Task instructions:
With pictures excluded, output exactly the lines that run from the first line of the data below through the line containing "none -> blue cutting board [82,241,158,317]".
- - - -
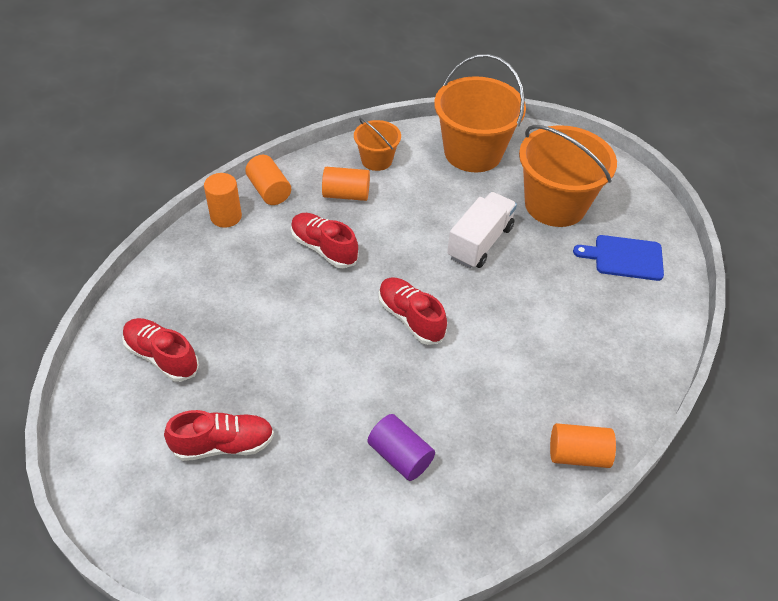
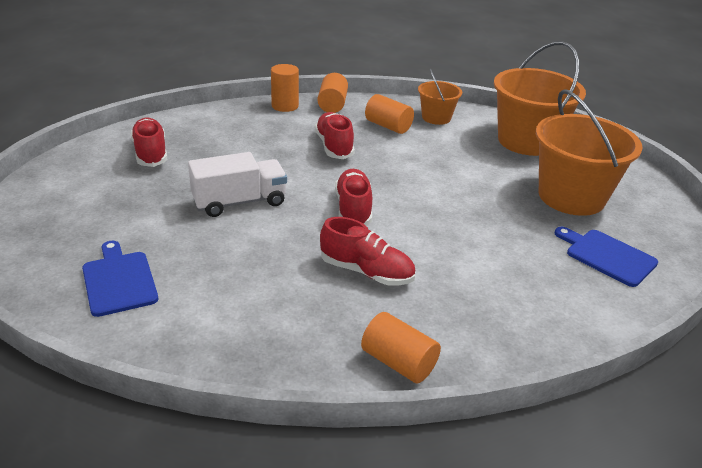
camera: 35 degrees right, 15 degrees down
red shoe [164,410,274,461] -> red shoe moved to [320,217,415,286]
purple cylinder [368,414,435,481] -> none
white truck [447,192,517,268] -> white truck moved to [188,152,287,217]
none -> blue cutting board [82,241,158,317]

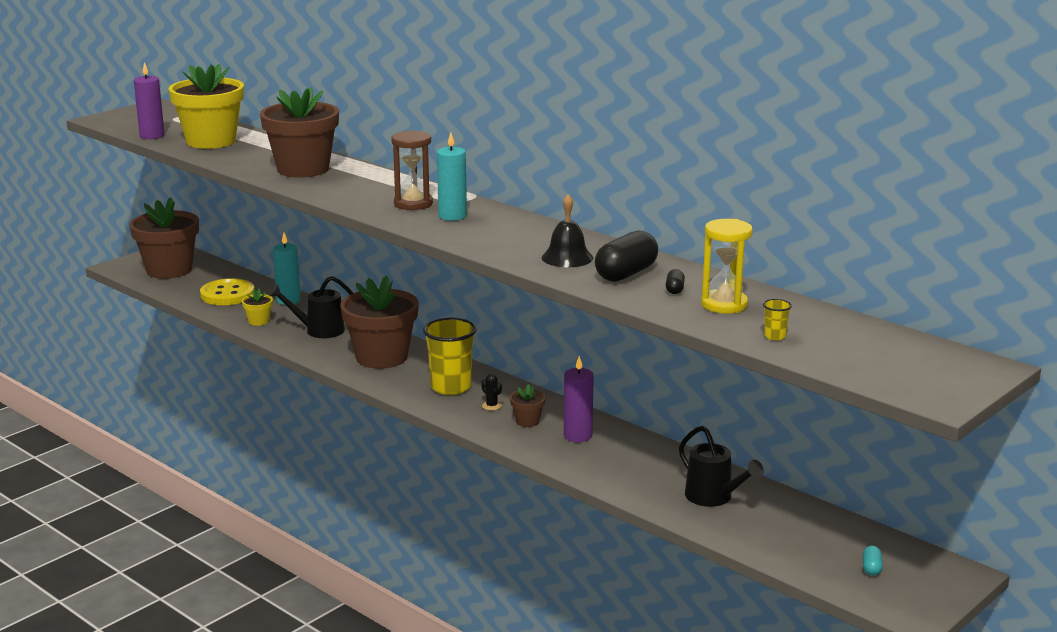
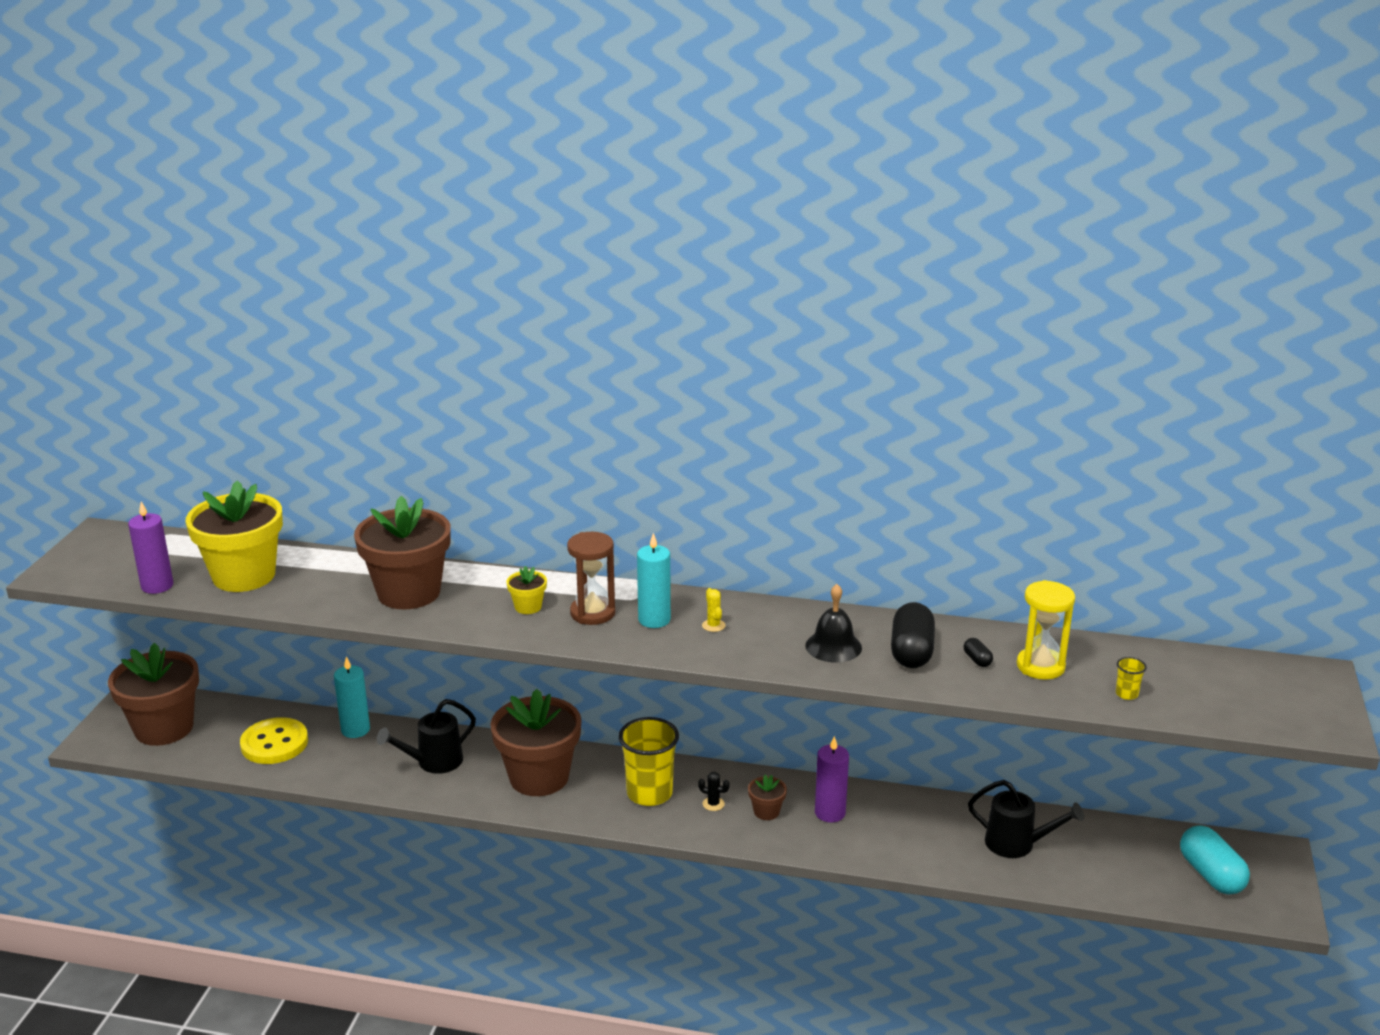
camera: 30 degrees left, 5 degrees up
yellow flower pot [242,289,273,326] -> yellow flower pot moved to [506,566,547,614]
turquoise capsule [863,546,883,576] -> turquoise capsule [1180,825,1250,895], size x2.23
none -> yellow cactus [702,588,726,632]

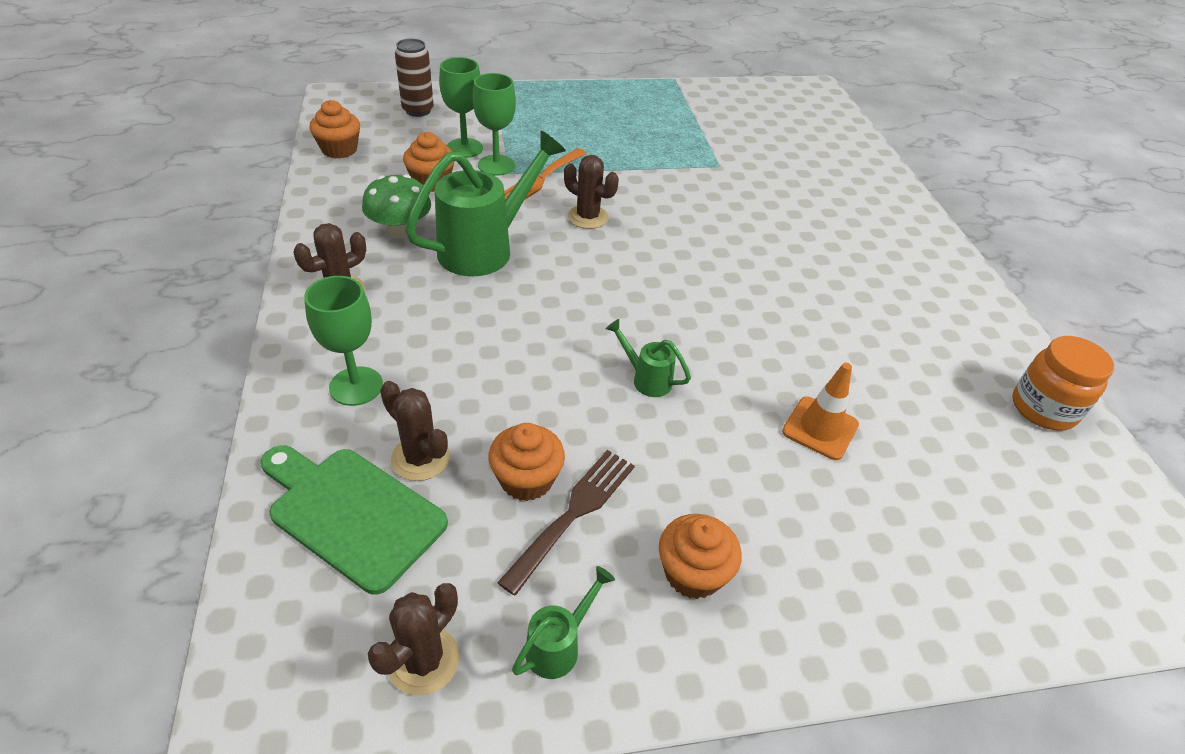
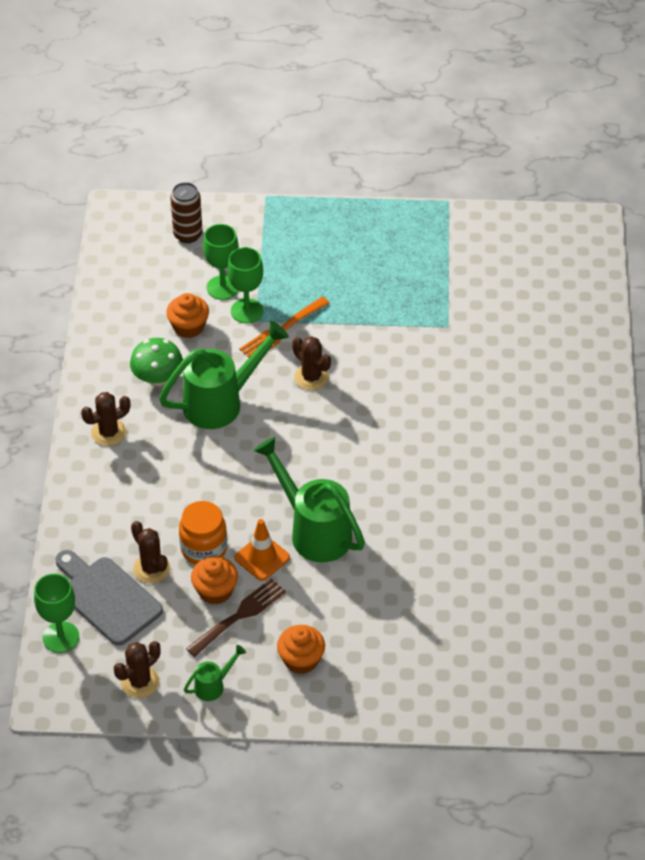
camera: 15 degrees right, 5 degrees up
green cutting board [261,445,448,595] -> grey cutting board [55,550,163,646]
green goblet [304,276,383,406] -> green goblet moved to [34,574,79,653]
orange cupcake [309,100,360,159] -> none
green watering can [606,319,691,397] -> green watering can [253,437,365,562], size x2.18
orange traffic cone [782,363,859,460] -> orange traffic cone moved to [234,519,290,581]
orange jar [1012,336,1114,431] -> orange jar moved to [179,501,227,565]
- - - -
Result:
camera: 35 degrees right, 15 degrees down
red shoe [164,410,274,461] -> red shoe moved to [320,217,415,286]
purple cylinder [368,414,435,481] -> none
white truck [447,192,517,268] -> white truck moved to [188,152,287,217]
none -> blue cutting board [82,241,158,317]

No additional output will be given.